Object matching data

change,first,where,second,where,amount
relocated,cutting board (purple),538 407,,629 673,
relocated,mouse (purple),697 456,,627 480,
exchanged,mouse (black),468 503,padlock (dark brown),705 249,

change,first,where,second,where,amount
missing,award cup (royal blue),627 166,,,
==
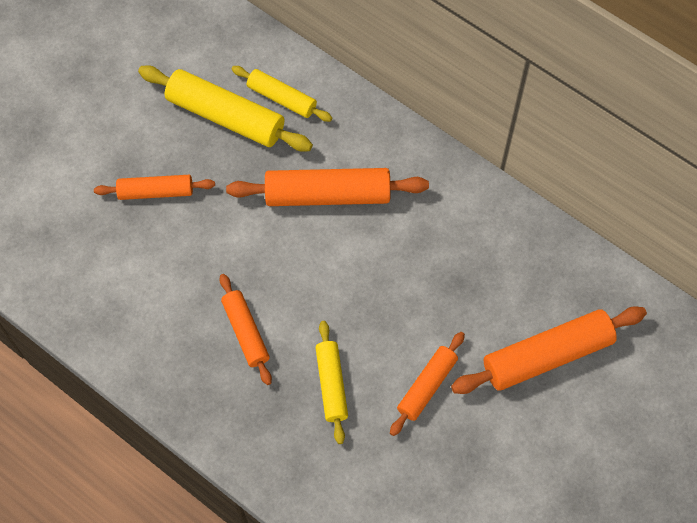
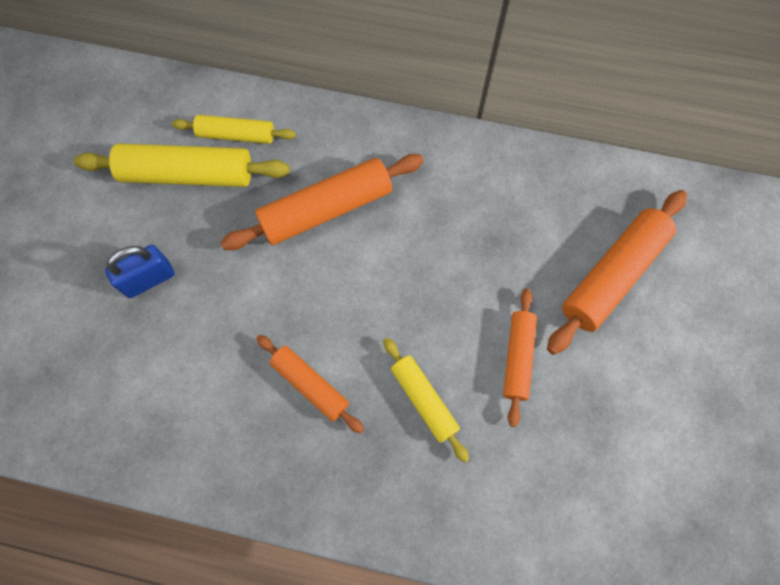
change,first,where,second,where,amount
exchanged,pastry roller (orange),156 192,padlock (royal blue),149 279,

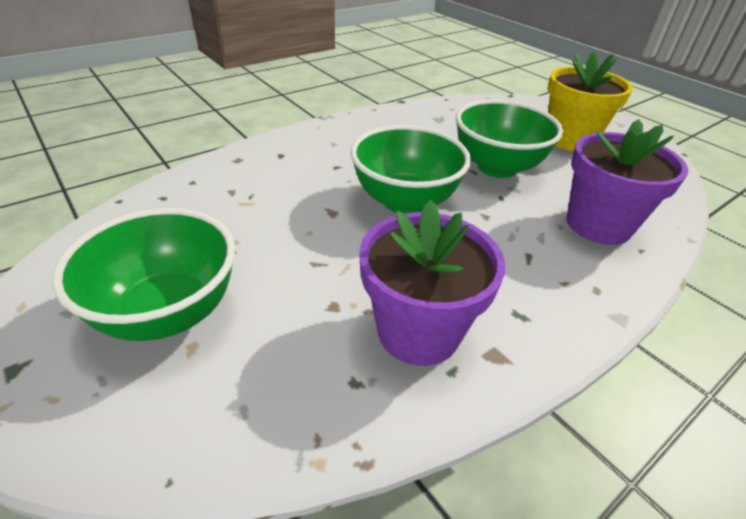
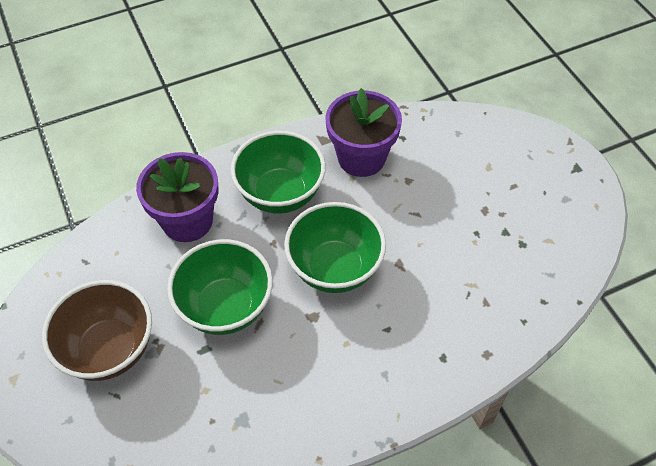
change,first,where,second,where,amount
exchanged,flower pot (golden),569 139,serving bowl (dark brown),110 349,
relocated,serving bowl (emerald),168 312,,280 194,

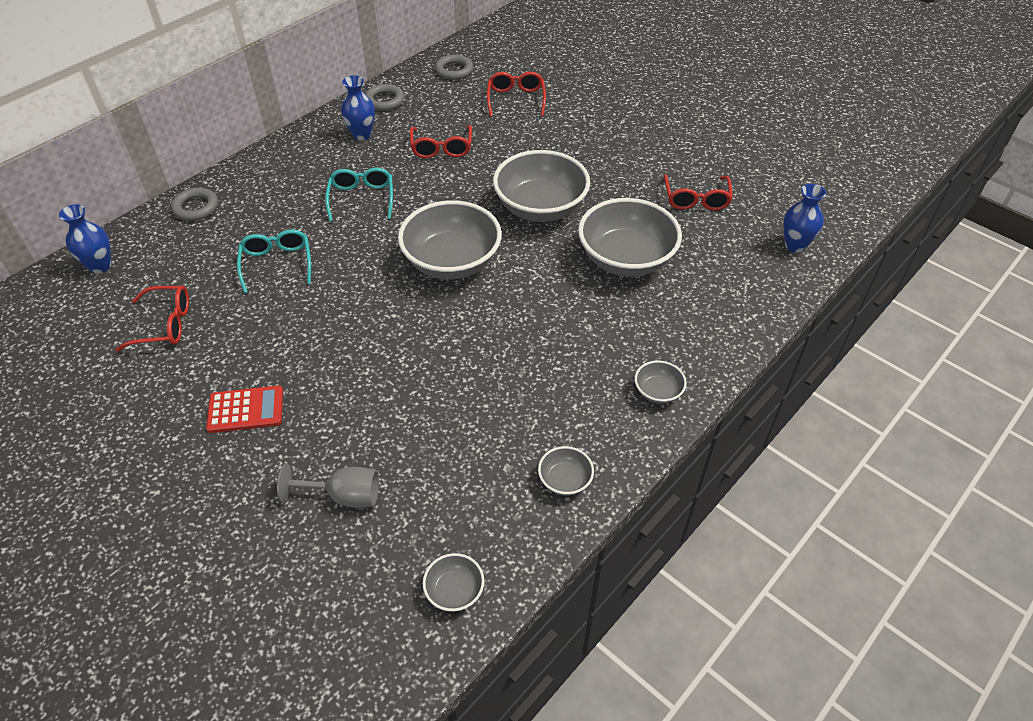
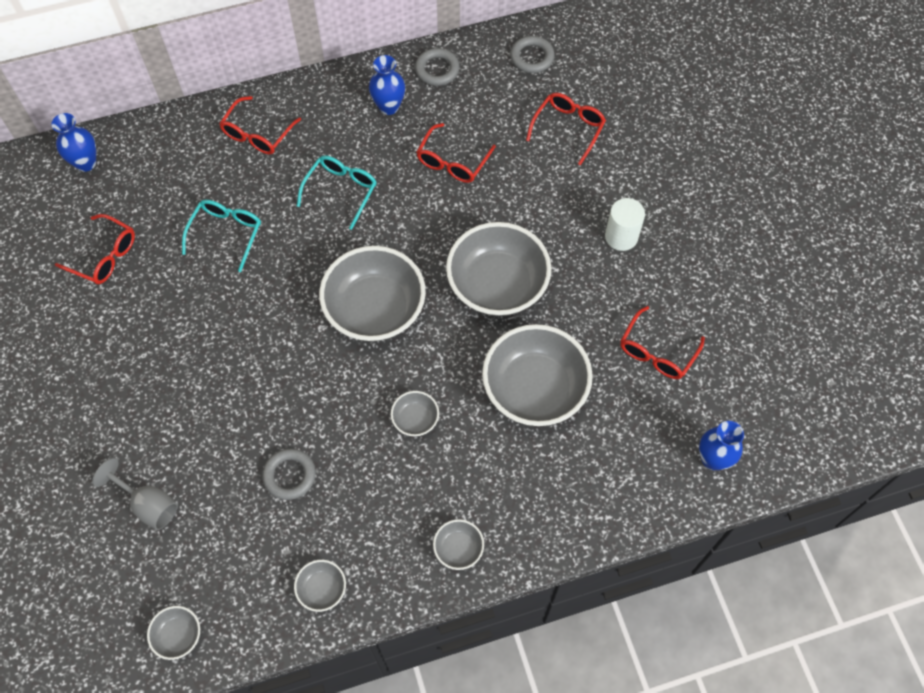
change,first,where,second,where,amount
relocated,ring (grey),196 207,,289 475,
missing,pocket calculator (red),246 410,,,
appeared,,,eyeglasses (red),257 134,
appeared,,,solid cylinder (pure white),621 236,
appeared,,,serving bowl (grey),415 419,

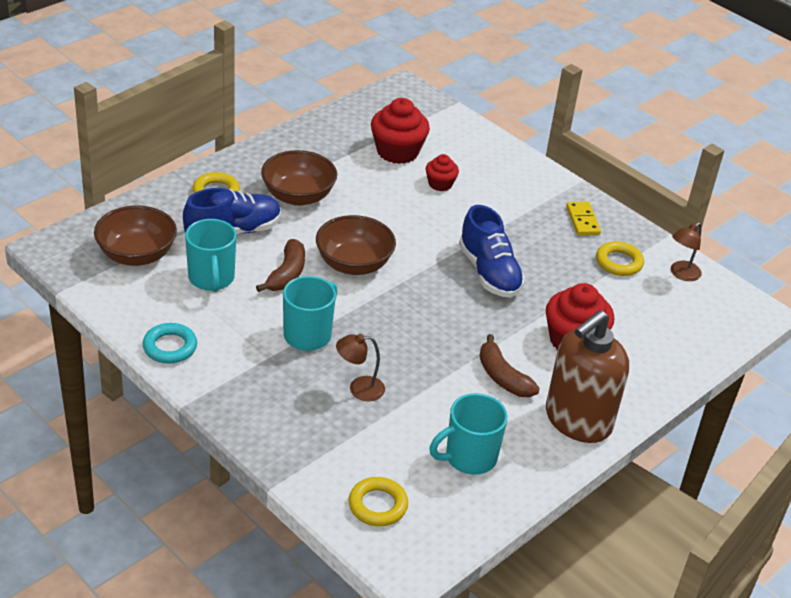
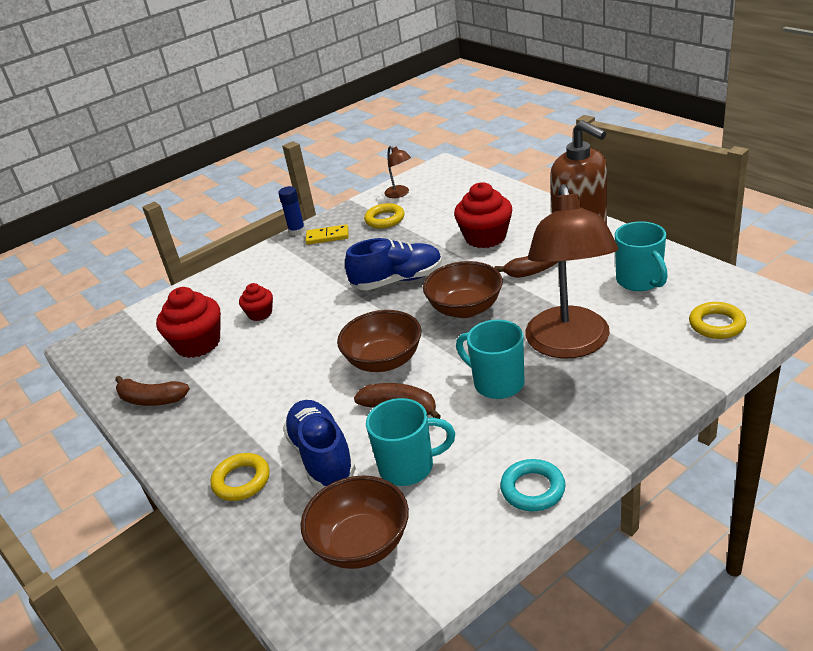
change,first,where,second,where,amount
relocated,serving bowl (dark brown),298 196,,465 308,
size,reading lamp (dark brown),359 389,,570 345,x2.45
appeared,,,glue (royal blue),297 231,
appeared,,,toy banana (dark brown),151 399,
==
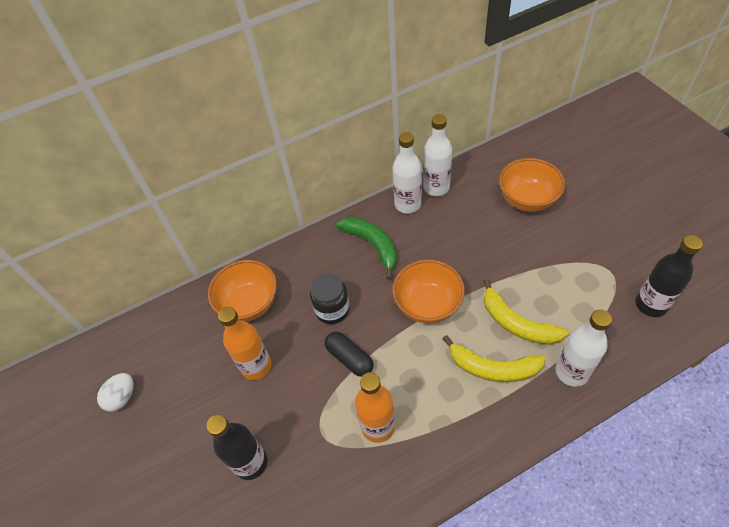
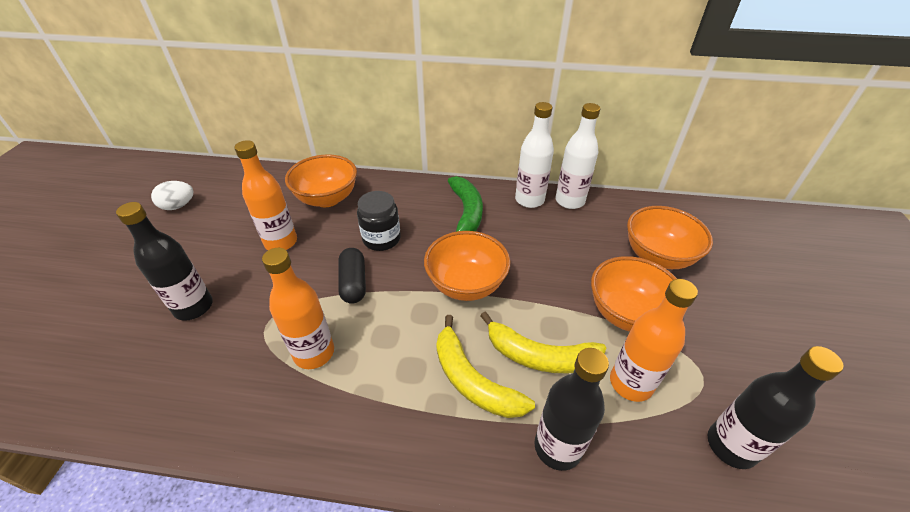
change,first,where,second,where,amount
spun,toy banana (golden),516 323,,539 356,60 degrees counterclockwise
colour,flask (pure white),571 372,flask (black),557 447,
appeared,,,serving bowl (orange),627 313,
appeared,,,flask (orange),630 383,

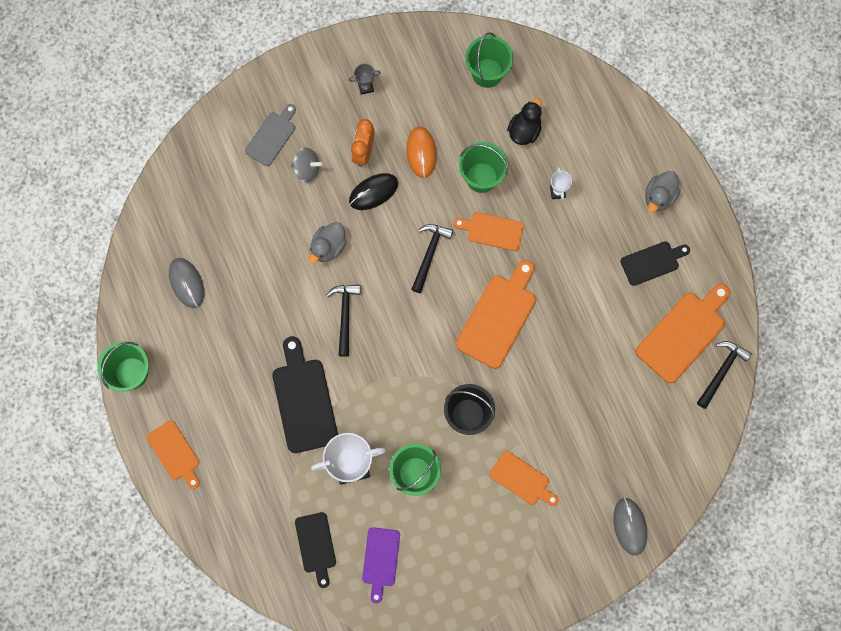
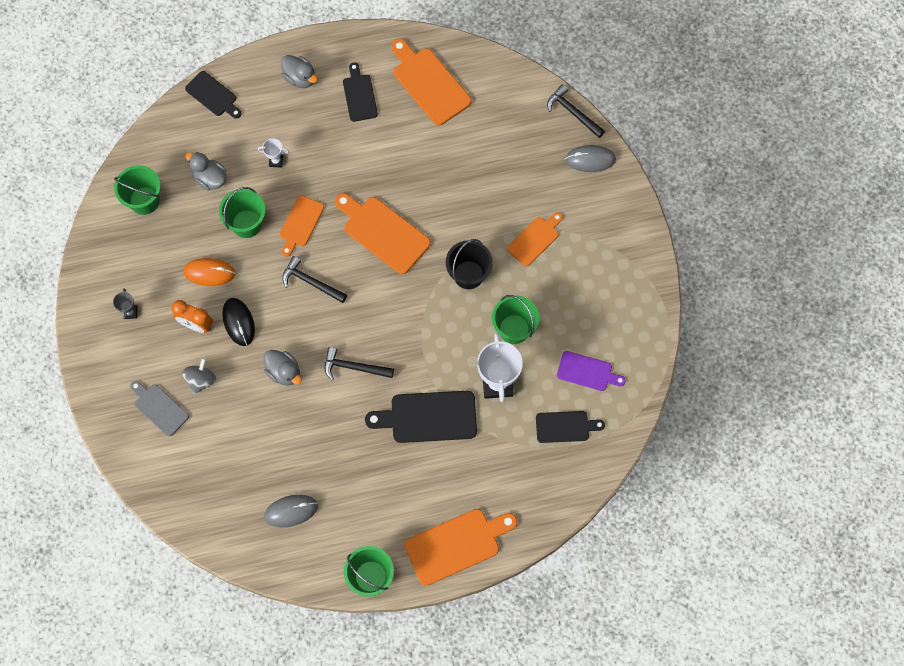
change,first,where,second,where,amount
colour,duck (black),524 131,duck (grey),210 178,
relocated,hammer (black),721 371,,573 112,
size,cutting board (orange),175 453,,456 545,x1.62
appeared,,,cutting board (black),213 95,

__Exercise goal__.
What lines above contain the word "purple"? Return each such line.

__Response area__.
relocated,cutting board (purple),538 407,,629 673,
relocated,mouse (purple),697 456,,627 480,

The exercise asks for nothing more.